━━━ Available data ━━━

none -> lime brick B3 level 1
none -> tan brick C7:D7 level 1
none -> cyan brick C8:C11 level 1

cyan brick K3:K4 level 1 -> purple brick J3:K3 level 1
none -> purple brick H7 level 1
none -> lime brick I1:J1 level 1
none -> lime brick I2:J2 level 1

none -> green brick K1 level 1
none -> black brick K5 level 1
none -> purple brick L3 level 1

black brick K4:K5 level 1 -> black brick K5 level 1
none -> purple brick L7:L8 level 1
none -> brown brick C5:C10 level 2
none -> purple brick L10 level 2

━━━

◆ **Prompt**:
Copying should begin at the line containing "none -> purple brick L7:L8 level 1" and end at the last line of the material, with every line in between reproduced exactly.

◆ **Response to this exercise**:
none -> purple brick L7:L8 level 1
none -> brown brick C5:C10 level 2
none -> purple brick L10 level 2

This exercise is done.